Instructions to follow
Every entry below should be repeated exactly; the pictures should not.

START Data supplied

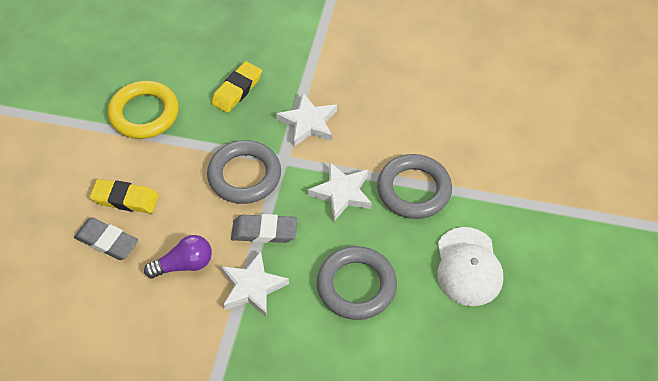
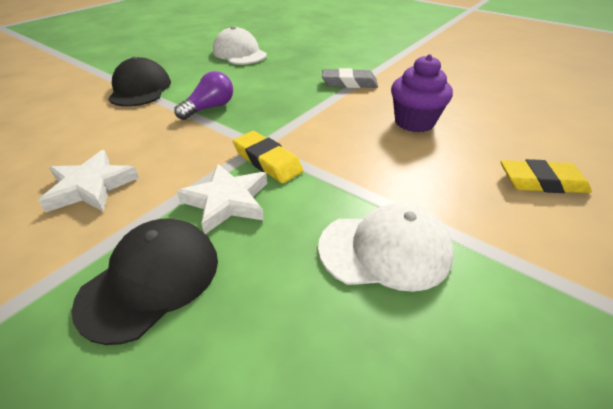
black cap: 0 -> 2
grey eraser: 2 -> 1
grey ring: 3 -> 0
purple cupcake: 0 -> 1
white cap: 1 -> 2
white star: 3 -> 2
yellow ring: 1 -> 0

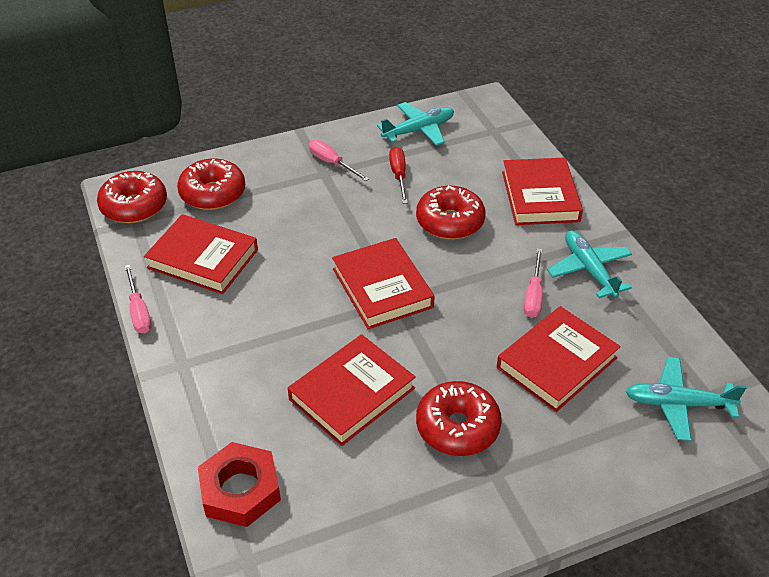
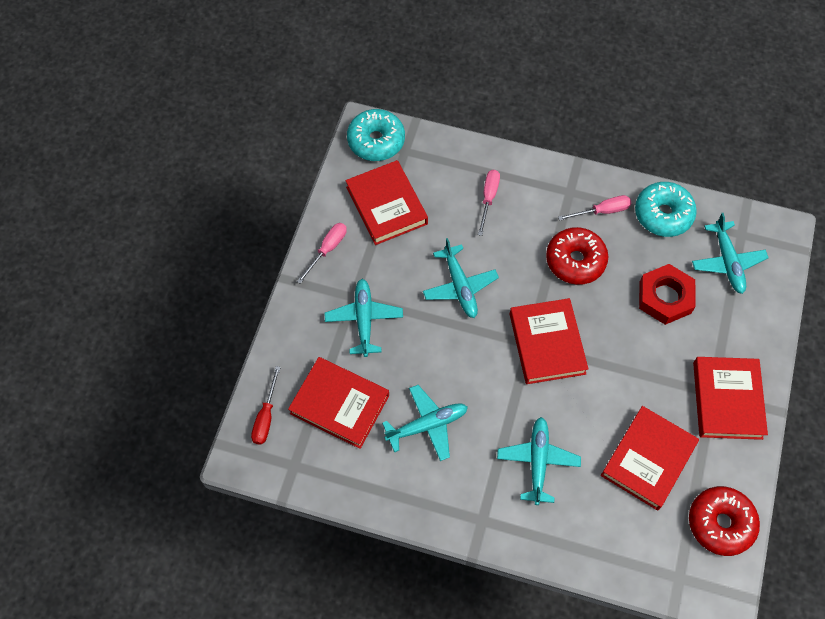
red donut: 4 -> 2
turquoise donut: 0 -> 2
turquoise plane: 3 -> 5

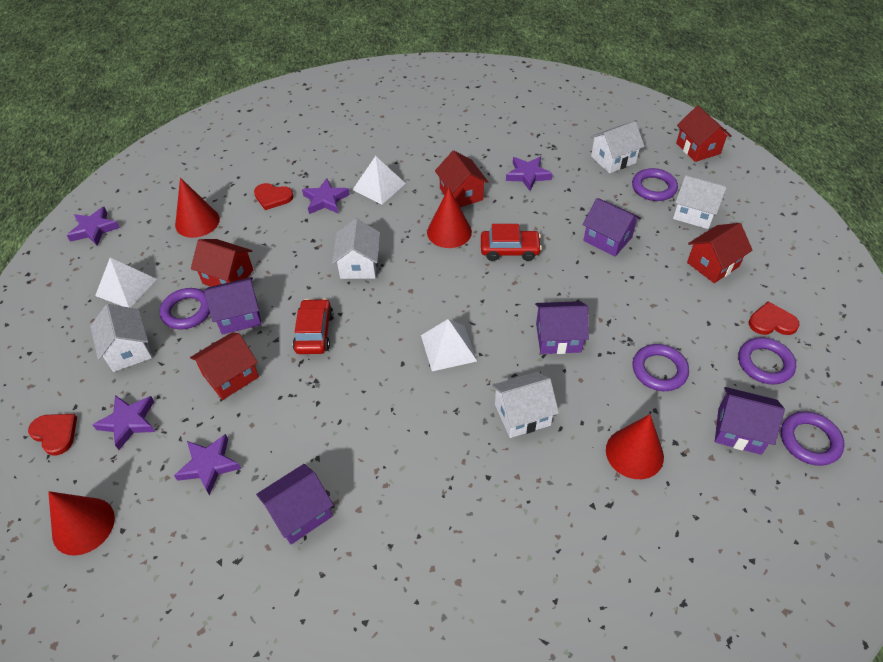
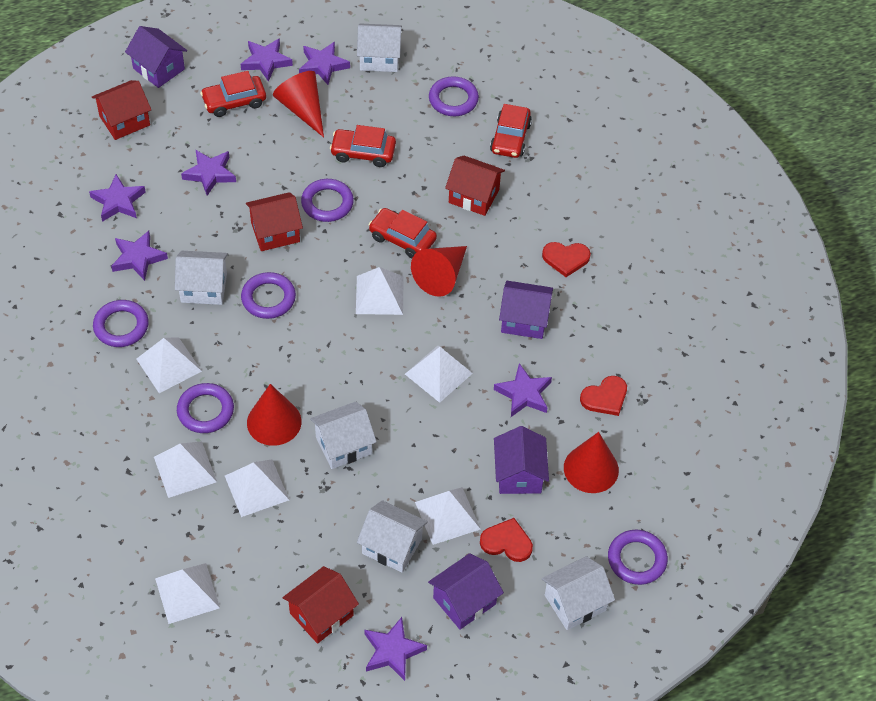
purple house: 5 -> 4
purple ring: 5 -> 6
purple star: 5 -> 7
red car: 2 -> 4
red house: 5 -> 4
white pyramid: 3 -> 7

END Data supplied

Answer area
black cap: 0 -> 2
grey eraser: 2 -> 1
grey ring: 3 -> 0
purple cupcake: 0 -> 1
white cap: 1 -> 2
white star: 3 -> 2
yellow ring: 1 -> 0

red donut: 4 -> 2
turquoise donut: 0 -> 2
turquoise plane: 3 -> 5

purple house: 5 -> 4
purple ring: 5 -> 6
purple star: 5 -> 7
red car: 2 -> 4
red house: 5 -> 4
white pyramid: 3 -> 7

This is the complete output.